About this exercise
Transcribe exactly, and only, the lines that fall between the line containing "IR3 pin OUT: 12 -> SCL" and the last line of the material, both ends included, omitting any pictures.
------
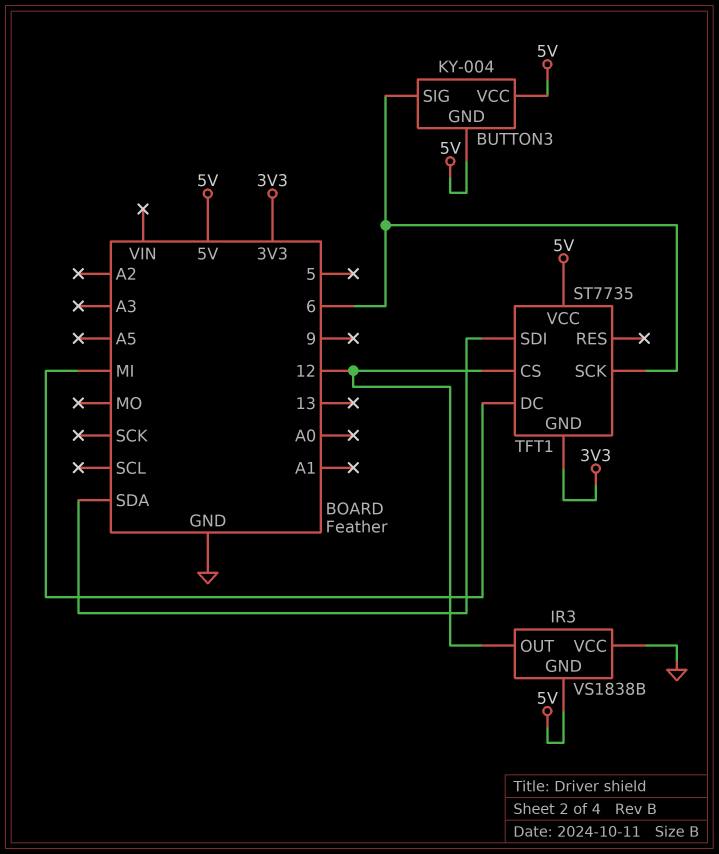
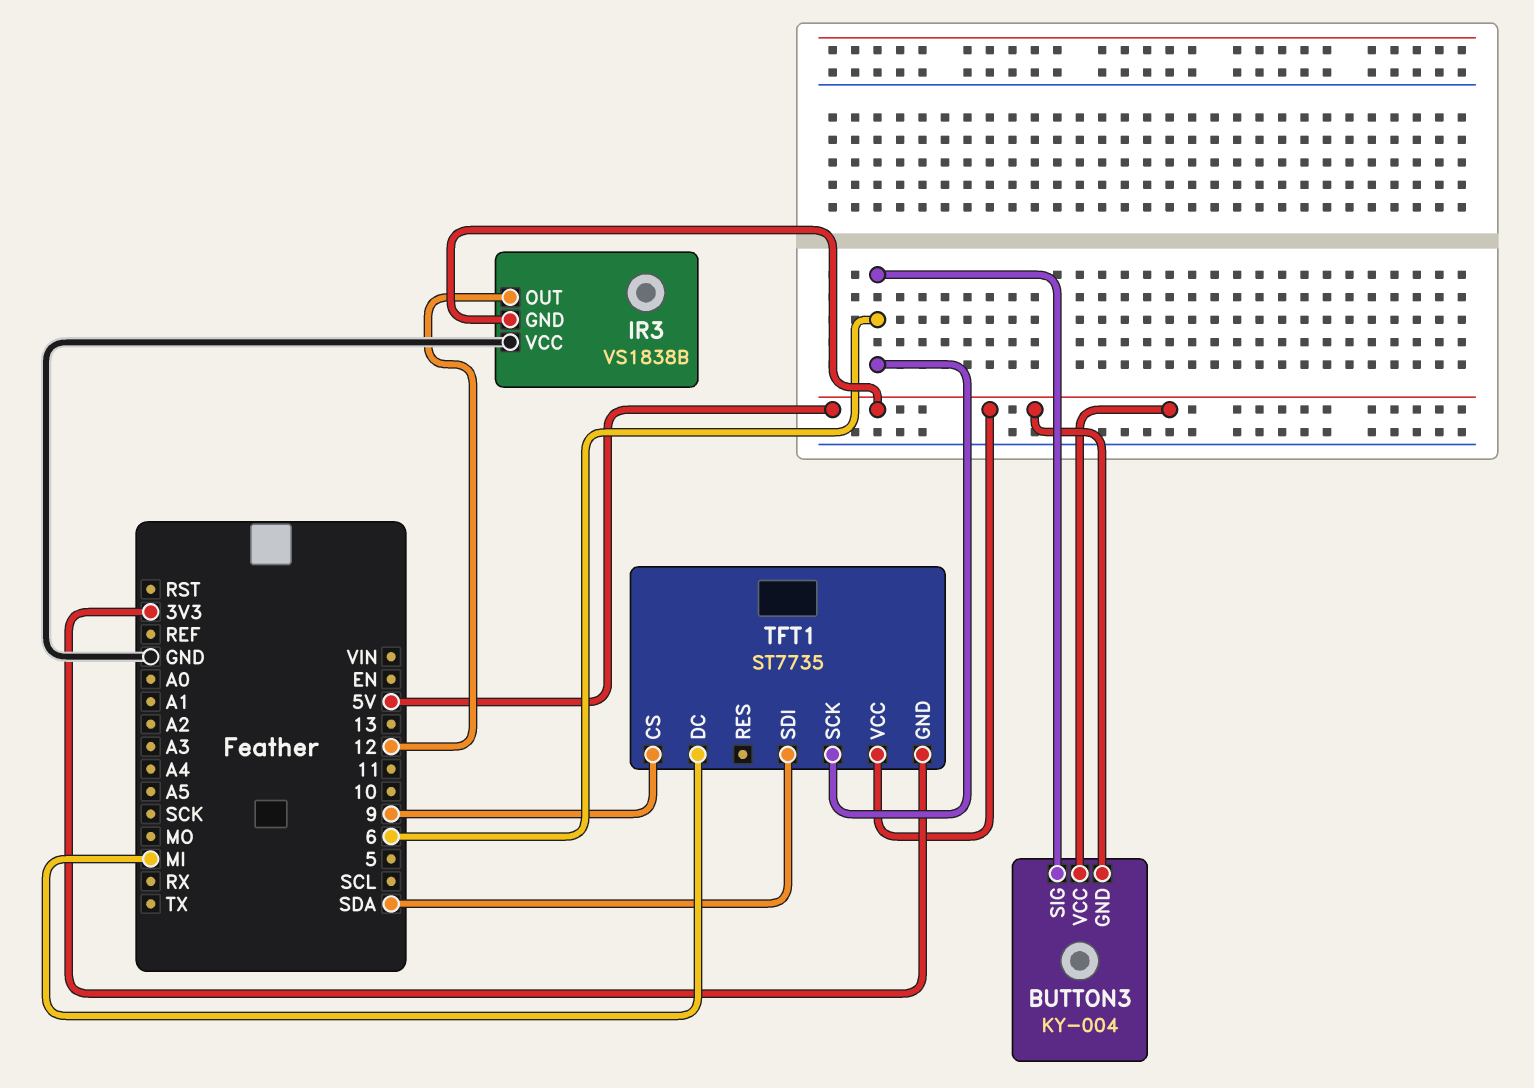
TFT1 pin CS: 12 -> 9

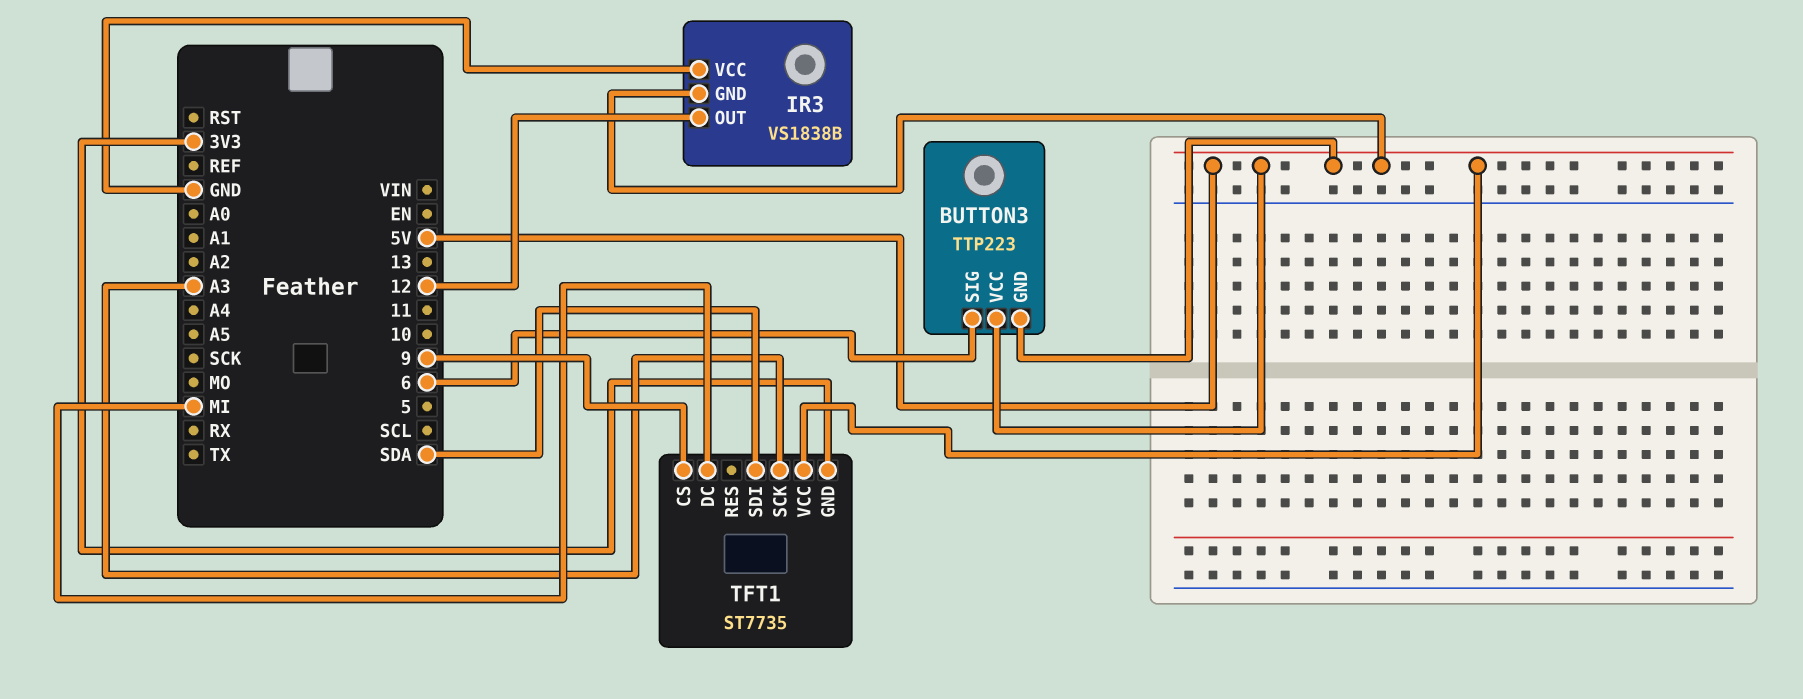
BUTTON3: KY-004 -> TTP223
TFT1 pin SCK: 6 -> A3

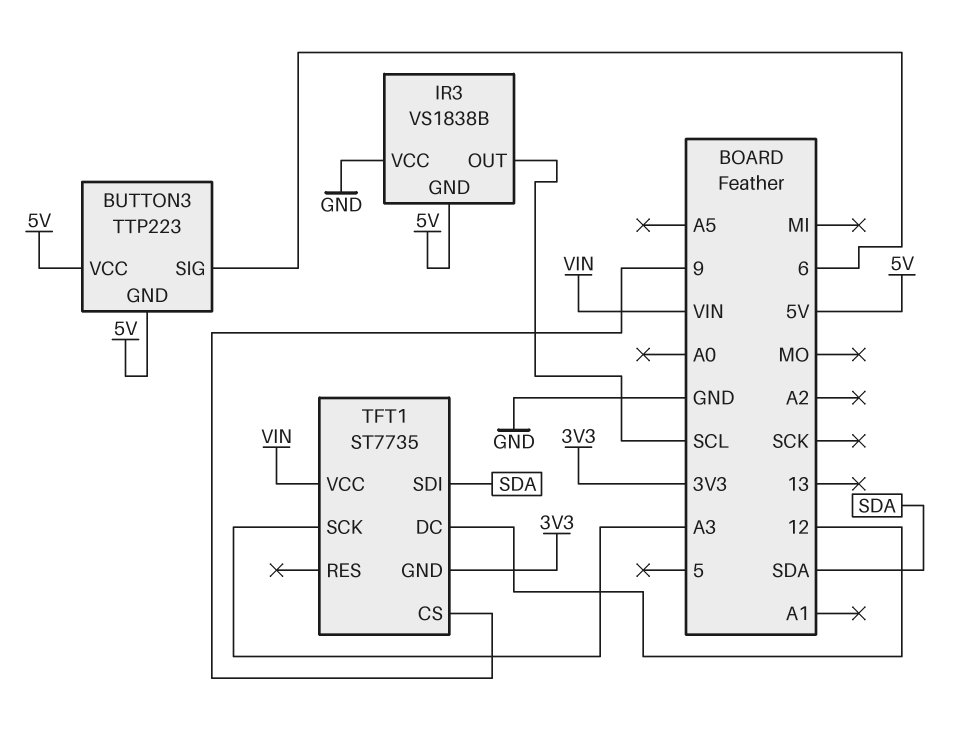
IR3 pin OUT: 12 -> SCL
TFT1 pin DC: MI -> 12
TFT1 pin VCC: 5V -> VIN

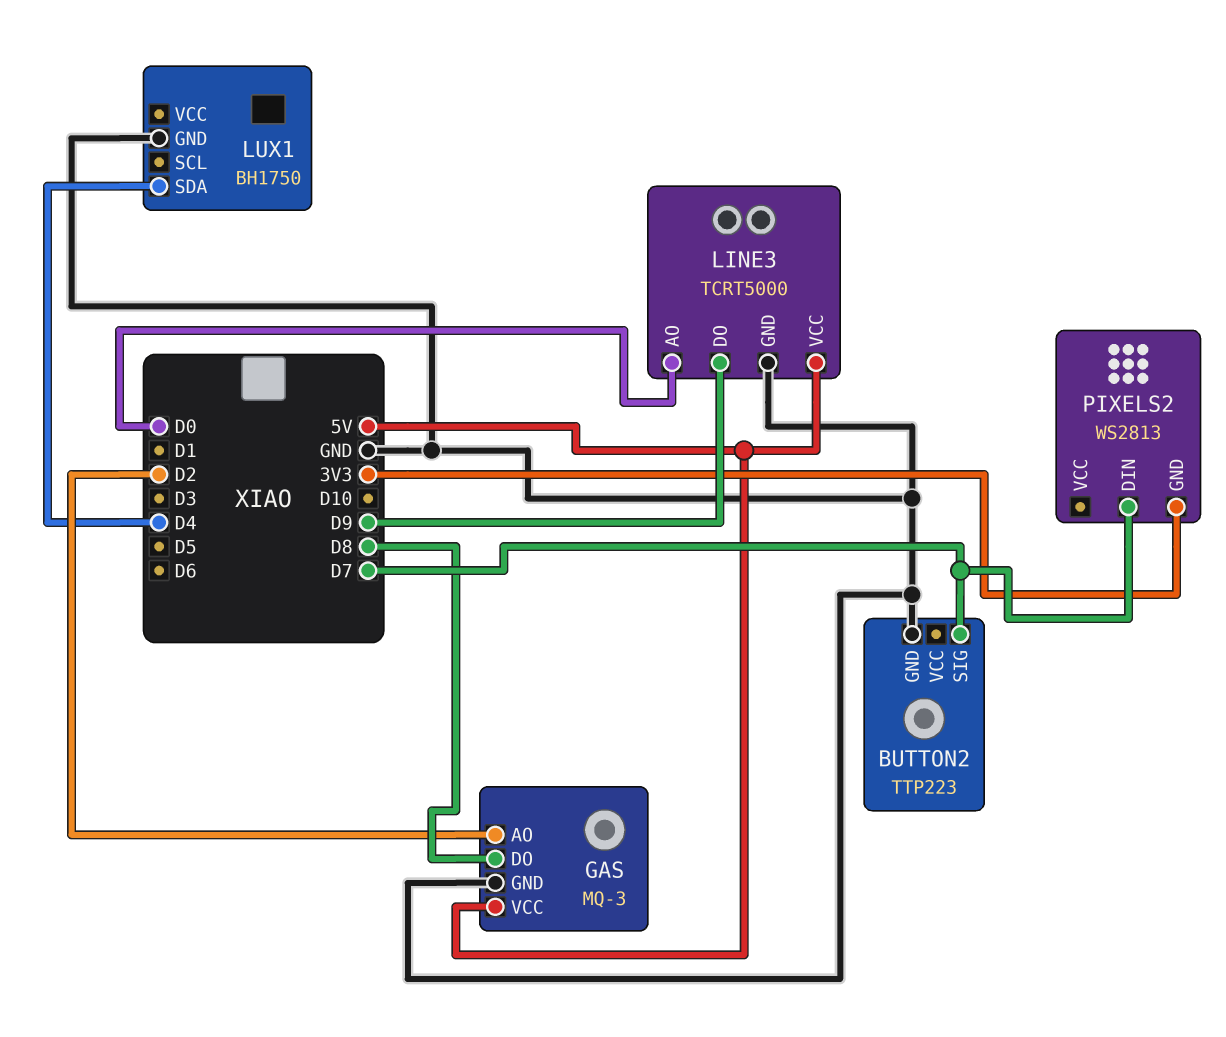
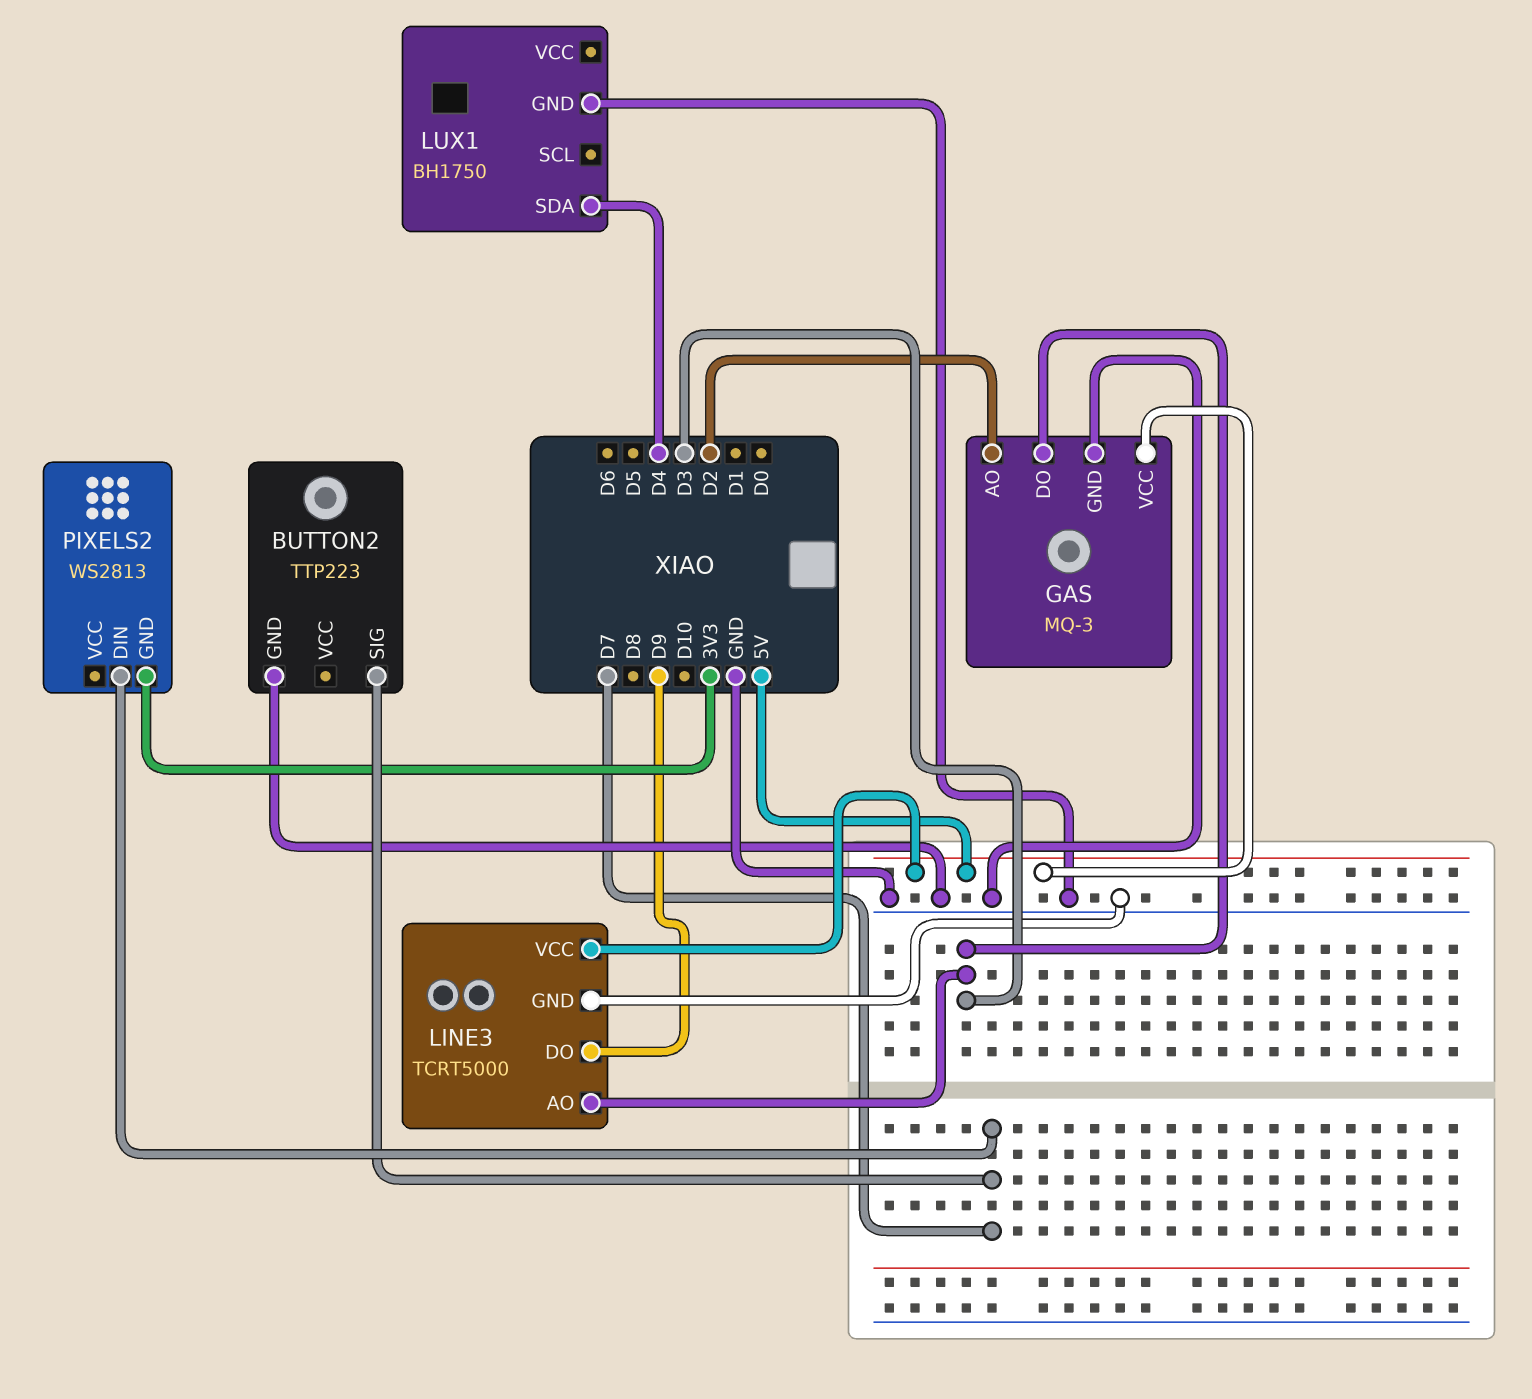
GAS pin DO: D8 -> D3
LINE3 pin AO: D0 -> D3

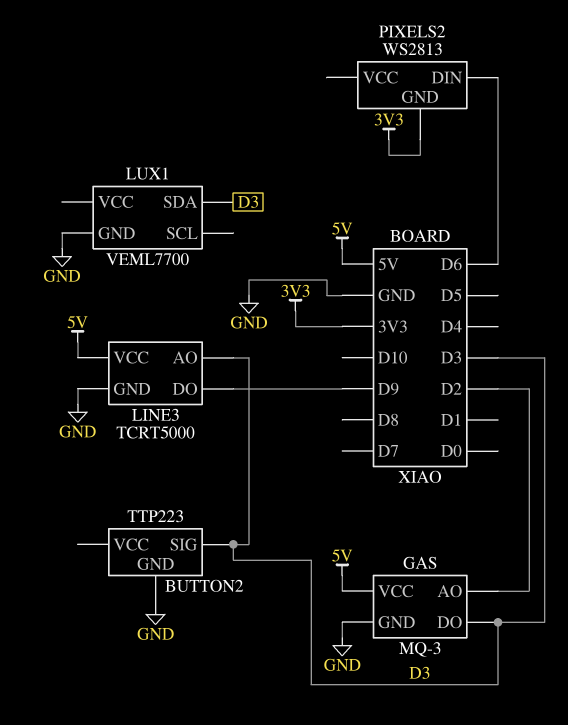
BUTTON2 pin SIG: D7 -> D3
LUX1: BH1750 -> VEML7700
LUX1 pin SDA: D4 -> D3
PIXELS2 pin DIN: D7 -> D6

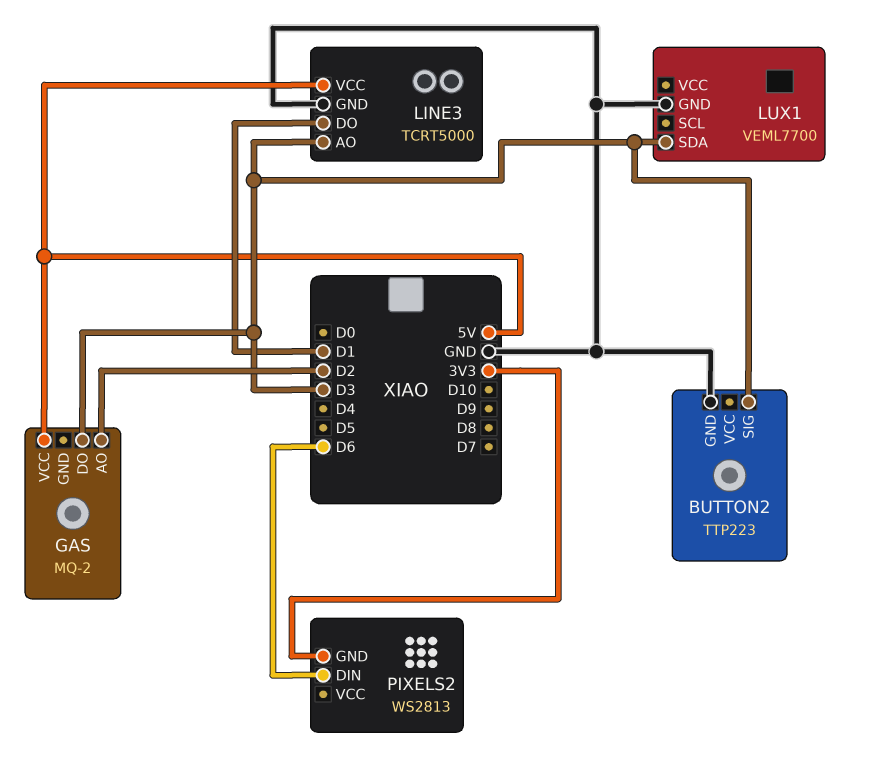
GAS: MQ-3 -> MQ-2
GAS pin GND: GND -> none
LINE3 pin DO: D9 -> D1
------
Task result
IR3 pin OUT: 12 -> SCL
TFT1 pin DC: MI -> 12
TFT1 pin VCC: 5V -> VIN

GAS pin DO: D8 -> D3
LINE3 pin AO: D0 -> D3

BUTTON2 pin SIG: D7 -> D3
LUX1: BH1750 -> VEML7700
LUX1 pin SDA: D4 -> D3
PIXELS2 pin DIN: D7 -> D6

GAS: MQ-3 -> MQ-2
GAS pin GND: GND -> none
LINE3 pin DO: D9 -> D1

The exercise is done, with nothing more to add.